BEGIN
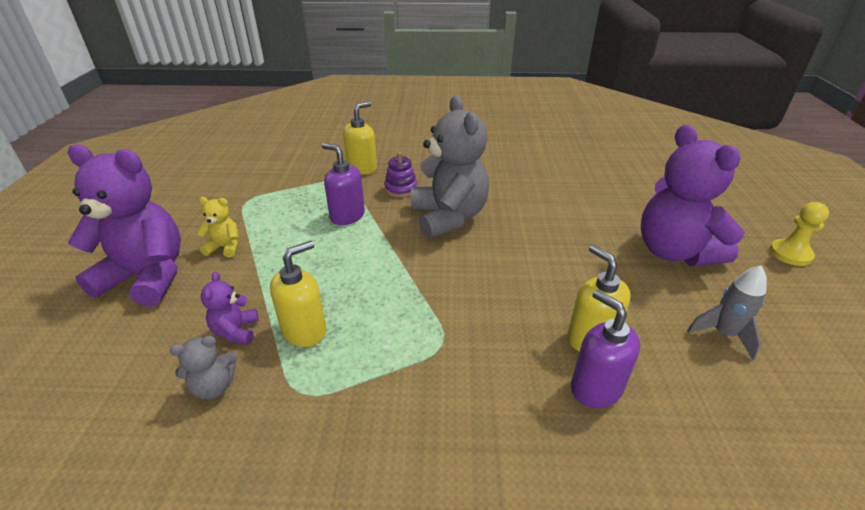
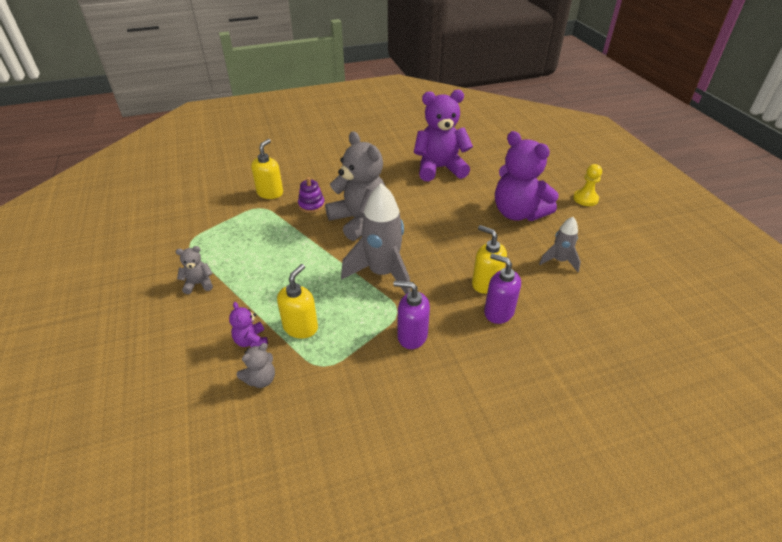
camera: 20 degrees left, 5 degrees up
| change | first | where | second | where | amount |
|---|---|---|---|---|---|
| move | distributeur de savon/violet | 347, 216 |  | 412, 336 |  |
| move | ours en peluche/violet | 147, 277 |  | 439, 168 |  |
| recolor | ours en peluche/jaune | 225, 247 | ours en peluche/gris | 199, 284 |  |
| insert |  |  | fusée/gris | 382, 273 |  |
END
BEGIN
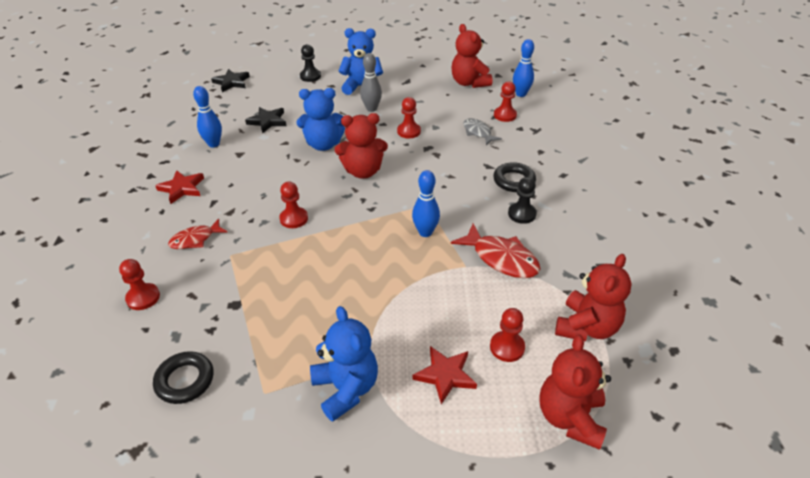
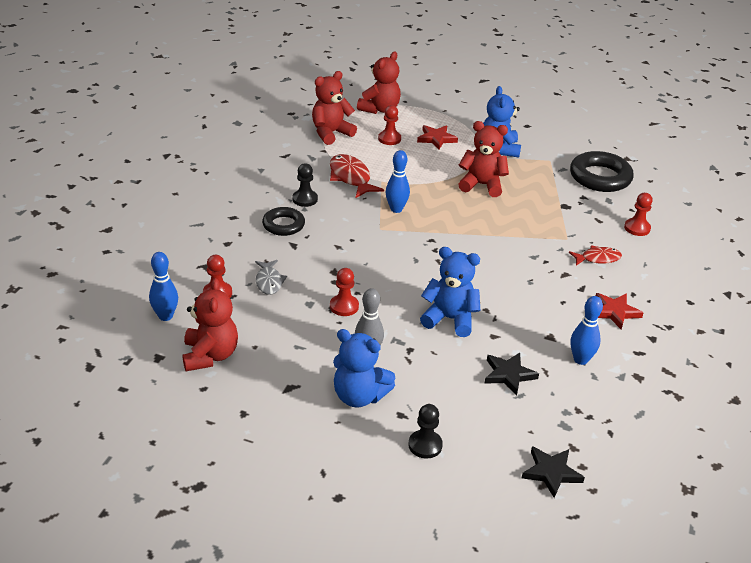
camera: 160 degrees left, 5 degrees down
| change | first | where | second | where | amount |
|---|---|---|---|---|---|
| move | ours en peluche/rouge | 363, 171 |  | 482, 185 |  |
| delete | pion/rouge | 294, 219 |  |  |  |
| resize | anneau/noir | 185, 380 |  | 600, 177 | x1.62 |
END
Here the output must be the lines above from the line with "move | distributeur" to the line with "fusée/gris | 382, 273", both included, duplicated word for word and nothing else.

REPLY TO THE TASK.
| move | distributeur de savon/violet | 347, 216 |  | 412, 336 |  |
| move | ours en peluche/violet | 147, 277 |  | 439, 168 |  |
| recolor | ours en peluche/jaune | 225, 247 | ours en peluche/gris | 199, 284 |  |
| insert |  |  | fusée/gris | 382, 273 |  |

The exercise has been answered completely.